Reproduce the data in full, exactly.

Data items:
::::
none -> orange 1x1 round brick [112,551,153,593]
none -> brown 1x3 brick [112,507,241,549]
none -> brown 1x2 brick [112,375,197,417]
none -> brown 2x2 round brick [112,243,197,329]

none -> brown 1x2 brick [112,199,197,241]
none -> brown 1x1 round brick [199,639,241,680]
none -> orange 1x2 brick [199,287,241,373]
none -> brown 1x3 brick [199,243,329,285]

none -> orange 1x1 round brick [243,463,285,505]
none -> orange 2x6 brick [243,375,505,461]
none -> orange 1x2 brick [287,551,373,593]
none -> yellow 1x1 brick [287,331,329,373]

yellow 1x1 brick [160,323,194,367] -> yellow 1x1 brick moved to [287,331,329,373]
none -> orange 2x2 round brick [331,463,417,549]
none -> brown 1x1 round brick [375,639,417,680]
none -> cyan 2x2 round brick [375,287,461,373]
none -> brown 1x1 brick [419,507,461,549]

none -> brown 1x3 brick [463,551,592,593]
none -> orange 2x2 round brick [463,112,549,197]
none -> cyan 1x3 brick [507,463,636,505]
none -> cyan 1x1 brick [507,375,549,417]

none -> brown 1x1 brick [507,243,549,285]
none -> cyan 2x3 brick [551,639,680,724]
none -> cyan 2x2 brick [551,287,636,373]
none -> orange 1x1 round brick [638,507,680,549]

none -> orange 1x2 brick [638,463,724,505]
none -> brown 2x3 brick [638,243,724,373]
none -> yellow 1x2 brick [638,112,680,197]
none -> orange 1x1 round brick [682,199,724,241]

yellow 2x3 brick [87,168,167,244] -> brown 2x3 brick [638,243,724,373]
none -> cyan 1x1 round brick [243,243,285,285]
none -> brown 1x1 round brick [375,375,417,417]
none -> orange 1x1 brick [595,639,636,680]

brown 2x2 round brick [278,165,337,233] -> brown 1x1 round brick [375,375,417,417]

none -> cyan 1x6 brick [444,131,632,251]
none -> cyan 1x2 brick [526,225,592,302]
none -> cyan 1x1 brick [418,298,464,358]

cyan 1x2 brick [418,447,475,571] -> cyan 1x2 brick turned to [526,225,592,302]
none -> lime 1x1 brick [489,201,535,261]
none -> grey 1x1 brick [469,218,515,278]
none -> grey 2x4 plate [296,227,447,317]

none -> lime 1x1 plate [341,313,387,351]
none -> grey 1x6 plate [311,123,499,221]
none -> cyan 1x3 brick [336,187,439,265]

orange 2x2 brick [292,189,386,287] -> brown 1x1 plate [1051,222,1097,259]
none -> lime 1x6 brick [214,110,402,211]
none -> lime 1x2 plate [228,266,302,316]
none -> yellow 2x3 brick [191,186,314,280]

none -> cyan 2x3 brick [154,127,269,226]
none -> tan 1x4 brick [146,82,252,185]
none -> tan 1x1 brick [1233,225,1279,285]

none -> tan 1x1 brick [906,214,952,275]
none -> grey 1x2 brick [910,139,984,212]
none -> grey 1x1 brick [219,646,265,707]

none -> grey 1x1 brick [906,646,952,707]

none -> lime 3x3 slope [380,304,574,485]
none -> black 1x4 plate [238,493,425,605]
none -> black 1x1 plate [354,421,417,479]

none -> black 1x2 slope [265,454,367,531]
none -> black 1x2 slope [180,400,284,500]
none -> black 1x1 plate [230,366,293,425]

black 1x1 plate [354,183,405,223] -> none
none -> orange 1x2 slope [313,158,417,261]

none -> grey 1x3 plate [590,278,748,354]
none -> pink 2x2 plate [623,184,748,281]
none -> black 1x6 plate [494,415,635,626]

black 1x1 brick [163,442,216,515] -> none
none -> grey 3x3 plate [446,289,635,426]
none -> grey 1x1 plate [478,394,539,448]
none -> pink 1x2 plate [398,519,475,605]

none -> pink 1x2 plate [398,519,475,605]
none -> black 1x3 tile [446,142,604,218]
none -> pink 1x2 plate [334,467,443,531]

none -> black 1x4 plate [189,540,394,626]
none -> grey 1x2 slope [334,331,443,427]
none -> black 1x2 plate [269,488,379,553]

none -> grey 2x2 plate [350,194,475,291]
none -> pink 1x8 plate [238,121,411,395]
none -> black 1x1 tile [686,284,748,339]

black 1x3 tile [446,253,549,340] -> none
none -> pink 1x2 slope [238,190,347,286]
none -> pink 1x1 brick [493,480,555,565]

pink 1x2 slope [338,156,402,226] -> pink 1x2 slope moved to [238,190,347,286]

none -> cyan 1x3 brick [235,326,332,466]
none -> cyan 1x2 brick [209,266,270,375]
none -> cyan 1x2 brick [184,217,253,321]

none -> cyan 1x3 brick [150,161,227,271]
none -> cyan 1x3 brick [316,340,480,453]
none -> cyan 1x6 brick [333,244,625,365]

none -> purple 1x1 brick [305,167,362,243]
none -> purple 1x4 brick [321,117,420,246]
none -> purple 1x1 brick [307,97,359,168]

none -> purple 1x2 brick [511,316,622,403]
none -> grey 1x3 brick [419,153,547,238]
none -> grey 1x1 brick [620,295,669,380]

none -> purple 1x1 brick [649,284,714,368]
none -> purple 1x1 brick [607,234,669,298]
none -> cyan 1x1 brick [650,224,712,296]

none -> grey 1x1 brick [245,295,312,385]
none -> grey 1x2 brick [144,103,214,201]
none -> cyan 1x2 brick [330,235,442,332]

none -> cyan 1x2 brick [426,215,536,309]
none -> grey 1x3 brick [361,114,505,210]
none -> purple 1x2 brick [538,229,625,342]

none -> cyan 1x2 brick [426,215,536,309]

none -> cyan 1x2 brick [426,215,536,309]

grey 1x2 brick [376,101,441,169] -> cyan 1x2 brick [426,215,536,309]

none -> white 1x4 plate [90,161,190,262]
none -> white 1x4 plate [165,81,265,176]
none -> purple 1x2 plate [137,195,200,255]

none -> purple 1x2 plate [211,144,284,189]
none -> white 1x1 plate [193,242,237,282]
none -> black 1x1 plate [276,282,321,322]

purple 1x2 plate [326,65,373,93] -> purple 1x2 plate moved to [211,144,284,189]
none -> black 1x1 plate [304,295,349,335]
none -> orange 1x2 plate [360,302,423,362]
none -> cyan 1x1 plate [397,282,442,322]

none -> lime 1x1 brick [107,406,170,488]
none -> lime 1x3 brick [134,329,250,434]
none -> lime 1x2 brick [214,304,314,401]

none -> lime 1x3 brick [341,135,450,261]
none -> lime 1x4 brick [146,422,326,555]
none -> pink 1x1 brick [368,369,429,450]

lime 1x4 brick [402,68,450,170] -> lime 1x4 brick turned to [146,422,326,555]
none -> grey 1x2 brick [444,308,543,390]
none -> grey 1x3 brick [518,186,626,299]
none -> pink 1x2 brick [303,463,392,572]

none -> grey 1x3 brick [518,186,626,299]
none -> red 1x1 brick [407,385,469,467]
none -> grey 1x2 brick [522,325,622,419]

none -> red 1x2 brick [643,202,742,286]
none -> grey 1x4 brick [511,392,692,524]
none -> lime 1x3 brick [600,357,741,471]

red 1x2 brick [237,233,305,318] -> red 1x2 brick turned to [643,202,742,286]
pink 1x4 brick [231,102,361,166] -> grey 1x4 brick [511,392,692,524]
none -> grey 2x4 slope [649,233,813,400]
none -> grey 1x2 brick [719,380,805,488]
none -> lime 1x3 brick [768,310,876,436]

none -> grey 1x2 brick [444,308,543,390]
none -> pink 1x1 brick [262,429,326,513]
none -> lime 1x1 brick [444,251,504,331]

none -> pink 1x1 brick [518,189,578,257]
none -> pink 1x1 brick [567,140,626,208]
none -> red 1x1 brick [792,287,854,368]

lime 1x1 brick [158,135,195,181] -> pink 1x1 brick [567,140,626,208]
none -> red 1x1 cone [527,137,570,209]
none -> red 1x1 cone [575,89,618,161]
::::
EXERCISE SOLUTION:
none -> orange 1x1 round brick [112,551,153,593]
none -> brown 1x3 brick [112,507,241,549]
none -> brown 1x2 brick [112,375,197,417]
none -> brown 2x2 round brick [112,243,197,329]

none -> brown 1x2 brick [112,199,197,241]
none -> brown 1x1 round brick [199,639,241,680]
none -> orange 1x2 brick [199,287,241,373]
none -> brown 1x3 brick [199,243,329,285]

none -> orange 1x1 round brick [243,463,285,505]
none -> orange 2x6 brick [243,375,505,461]
none -> orange 1x2 brick [287,551,373,593]
none -> yellow 1x1 brick [287,331,329,373]

yellow 1x1 brick [160,323,194,367] -> yellow 1x1 brick moved to [287,331,329,373]
none -> orange 2x2 round brick [331,463,417,549]
none -> brown 1x1 round brick [375,639,417,680]
none -> cyan 2x2 round brick [375,287,461,373]
none -> brown 1x1 brick [419,507,461,549]

none -> brown 1x3 brick [463,551,592,593]
none -> orange 2x2 round brick [463,112,549,197]
none -> cyan 1x3 brick [507,463,636,505]
none -> cyan 1x1 brick [507,375,549,417]

none -> brown 1x1 brick [507,243,549,285]
none -> cyan 2x3 brick [551,639,680,724]
none -> cyan 2x2 brick [551,287,636,373]
none -> orange 1x1 round brick [638,507,680,549]

none -> orange 1x2 brick [638,463,724,505]
none -> brown 2x3 brick [638,243,724,373]
none -> yellow 1x2 brick [638,112,680,197]
none -> orange 1x1 round brick [682,199,724,241]

yellow 2x3 brick [87,168,167,244] -> brown 2x3 brick [638,243,724,373]
none -> cyan 1x1 round brick [243,243,285,285]
none -> brown 1x1 round brick [375,375,417,417]
none -> orange 1x1 brick [595,639,636,680]

brown 2x2 round brick [278,165,337,233] -> brown 1x1 round brick [375,375,417,417]

none -> cyan 1x6 brick [444,131,632,251]
none -> cyan 1x2 brick [526,225,592,302]
none -> cyan 1x1 brick [418,298,464,358]

cyan 1x2 brick [418,447,475,571] -> cyan 1x2 brick turned to [526,225,592,302]
none -> lime 1x1 brick [489,201,535,261]
none -> grey 1x1 brick [469,218,515,278]
none -> grey 2x4 plate [296,227,447,317]

none -> lime 1x1 plate [341,313,387,351]
none -> grey 1x6 plate [311,123,499,221]
none -> cyan 1x3 brick [336,187,439,265]

orange 2x2 brick [292,189,386,287] -> brown 1x1 plate [1051,222,1097,259]
none -> lime 1x6 brick [214,110,402,211]
none -> lime 1x2 plate [228,266,302,316]
none -> yellow 2x3 brick [191,186,314,280]

none -> cyan 2x3 brick [154,127,269,226]
none -> tan 1x4 brick [146,82,252,185]
none -> tan 1x1 brick [1233,225,1279,285]

none -> tan 1x1 brick [906,214,952,275]
none -> grey 1x2 brick [910,139,984,212]
none -> grey 1x1 brick [219,646,265,707]

none -> grey 1x1 brick [906,646,952,707]

none -> lime 3x3 slope [380,304,574,485]
none -> black 1x4 plate [238,493,425,605]
none -> black 1x1 plate [354,421,417,479]

none -> black 1x2 slope [265,454,367,531]
none -> black 1x2 slope [180,400,284,500]
none -> black 1x1 plate [230,366,293,425]

black 1x1 plate [354,183,405,223] -> none
none -> orange 1x2 slope [313,158,417,261]

none -> grey 1x3 plate [590,278,748,354]
none -> pink 2x2 plate [623,184,748,281]
none -> black 1x6 plate [494,415,635,626]

black 1x1 brick [163,442,216,515] -> none
none -> grey 3x3 plate [446,289,635,426]
none -> grey 1x1 plate [478,394,539,448]
none -> pink 1x2 plate [398,519,475,605]

none -> pink 1x2 plate [398,519,475,605]
none -> black 1x3 tile [446,142,604,218]
none -> pink 1x2 plate [334,467,443,531]

none -> black 1x4 plate [189,540,394,626]
none -> grey 1x2 slope [334,331,443,427]
none -> black 1x2 plate [269,488,379,553]

none -> grey 2x2 plate [350,194,475,291]
none -> pink 1x8 plate [238,121,411,395]
none -> black 1x1 tile [686,284,748,339]

black 1x3 tile [446,253,549,340] -> none
none -> pink 1x2 slope [238,190,347,286]
none -> pink 1x1 brick [493,480,555,565]

pink 1x2 slope [338,156,402,226] -> pink 1x2 slope moved to [238,190,347,286]

none -> cyan 1x3 brick [235,326,332,466]
none -> cyan 1x2 brick [209,266,270,375]
none -> cyan 1x2 brick [184,217,253,321]

none -> cyan 1x3 brick [150,161,227,271]
none -> cyan 1x3 brick [316,340,480,453]
none -> cyan 1x6 brick [333,244,625,365]

none -> purple 1x1 brick [305,167,362,243]
none -> purple 1x4 brick [321,117,420,246]
none -> purple 1x1 brick [307,97,359,168]

none -> purple 1x2 brick [511,316,622,403]
none -> grey 1x3 brick [419,153,547,238]
none -> grey 1x1 brick [620,295,669,380]

none -> purple 1x1 brick [649,284,714,368]
none -> purple 1x1 brick [607,234,669,298]
none -> cyan 1x1 brick [650,224,712,296]

none -> grey 1x1 brick [245,295,312,385]
none -> grey 1x2 brick [144,103,214,201]
none -> cyan 1x2 brick [330,235,442,332]

none -> cyan 1x2 brick [426,215,536,309]
none -> grey 1x3 brick [361,114,505,210]
none -> purple 1x2 brick [538,229,625,342]

none -> cyan 1x2 brick [426,215,536,309]

none -> cyan 1x2 brick [426,215,536,309]

grey 1x2 brick [376,101,441,169] -> cyan 1x2 brick [426,215,536,309]

none -> white 1x4 plate [90,161,190,262]
none -> white 1x4 plate [165,81,265,176]
none -> purple 1x2 plate [137,195,200,255]

none -> purple 1x2 plate [211,144,284,189]
none -> white 1x1 plate [193,242,237,282]
none -> black 1x1 plate [276,282,321,322]

purple 1x2 plate [326,65,373,93] -> purple 1x2 plate moved to [211,144,284,189]
none -> black 1x1 plate [304,295,349,335]
none -> orange 1x2 plate [360,302,423,362]
none -> cyan 1x1 plate [397,282,442,322]

none -> lime 1x1 brick [107,406,170,488]
none -> lime 1x3 brick [134,329,250,434]
none -> lime 1x2 brick [214,304,314,401]

none -> lime 1x3 brick [341,135,450,261]
none -> lime 1x4 brick [146,422,326,555]
none -> pink 1x1 brick [368,369,429,450]

lime 1x4 brick [402,68,450,170] -> lime 1x4 brick turned to [146,422,326,555]
none -> grey 1x2 brick [444,308,543,390]
none -> grey 1x3 brick [518,186,626,299]
none -> pink 1x2 brick [303,463,392,572]

none -> grey 1x3 brick [518,186,626,299]
none -> red 1x1 brick [407,385,469,467]
none -> grey 1x2 brick [522,325,622,419]

none -> red 1x2 brick [643,202,742,286]
none -> grey 1x4 brick [511,392,692,524]
none -> lime 1x3 brick [600,357,741,471]

red 1x2 brick [237,233,305,318] -> red 1x2 brick turned to [643,202,742,286]
pink 1x4 brick [231,102,361,166] -> grey 1x4 brick [511,392,692,524]
none -> grey 2x4 slope [649,233,813,400]
none -> grey 1x2 brick [719,380,805,488]
none -> lime 1x3 brick [768,310,876,436]

none -> grey 1x2 brick [444,308,543,390]
none -> pink 1x1 brick [262,429,326,513]
none -> lime 1x1 brick [444,251,504,331]

none -> pink 1x1 brick [518,189,578,257]
none -> pink 1x1 brick [567,140,626,208]
none -> red 1x1 brick [792,287,854,368]

lime 1x1 brick [158,135,195,181] -> pink 1x1 brick [567,140,626,208]
none -> red 1x1 cone [527,137,570,209]
none -> red 1x1 cone [575,89,618,161]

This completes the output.